The problem
Write out the listing below in its entirety, minus the pictures, without changing a word.

Data provided
○ ○ ○ ○ ○ ○ ○
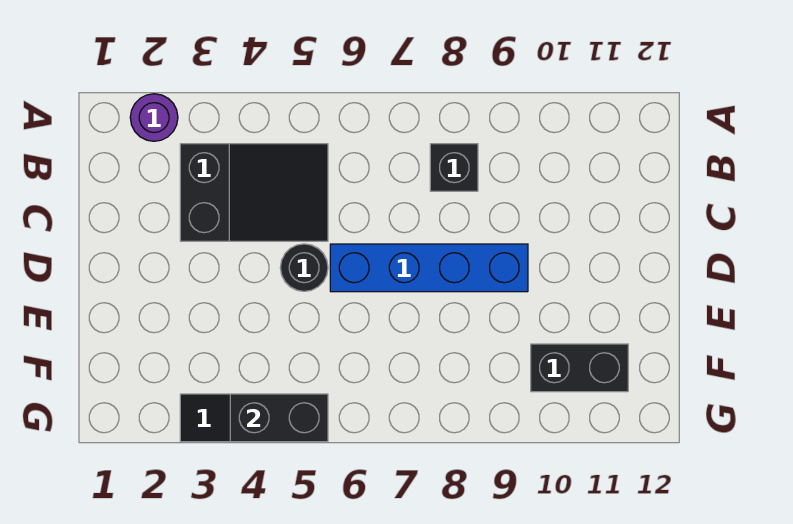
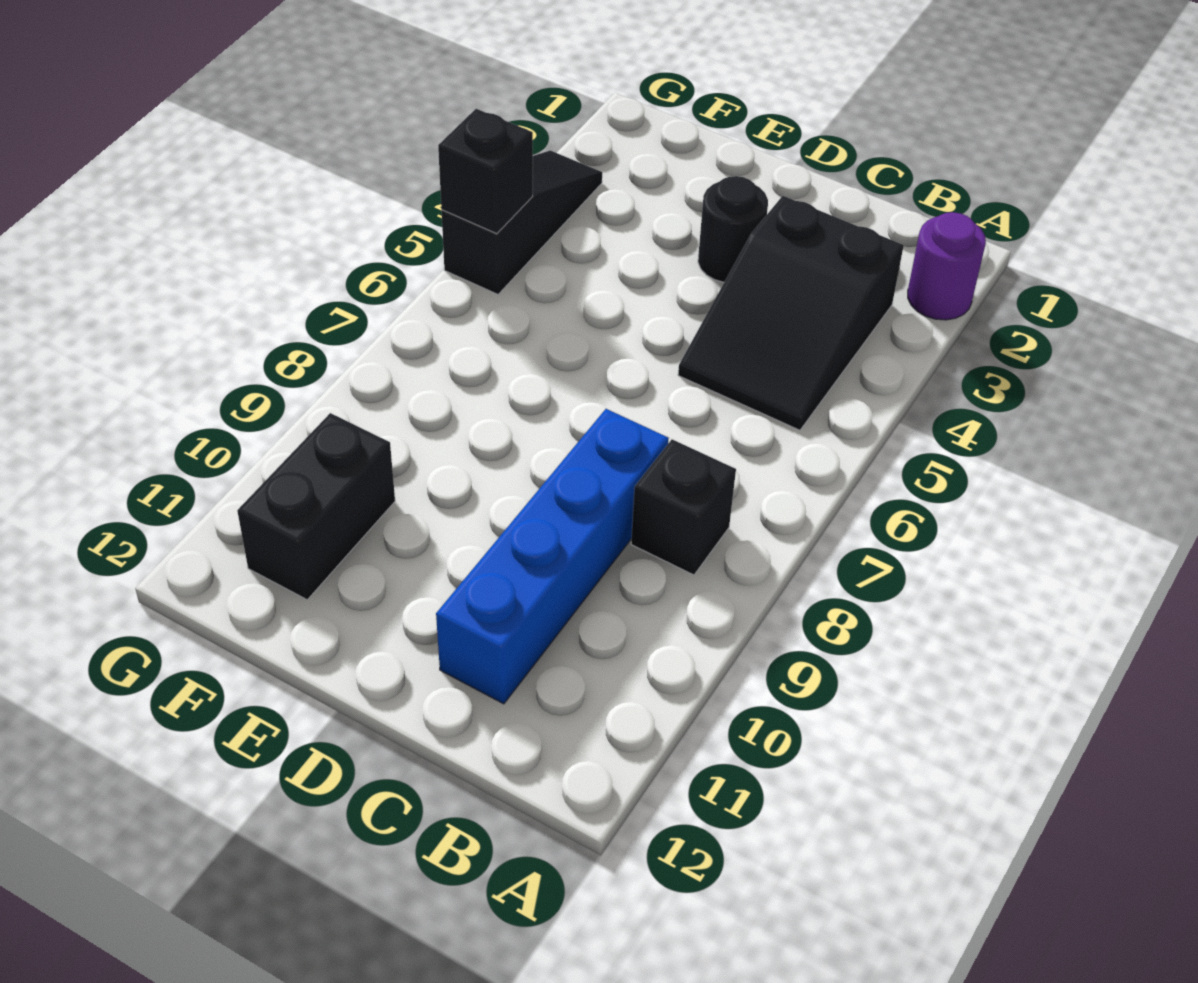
black round brick D5 level 1 -> black round brick D3 level 1
blue brick D6:D9 level 1 -> blue brick C8:C11 level 1
black brick G4:G5 level 2 -> black brick G5 level 2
○ ○ ○ ○ ○ ○ ○
Output for this task
black round brick D5 level 1 -> black round brick D3 level 1
blue brick D6:D9 level 1 -> blue brick C8:C11 level 1
black brick G4:G5 level 2 -> black brick G5 level 2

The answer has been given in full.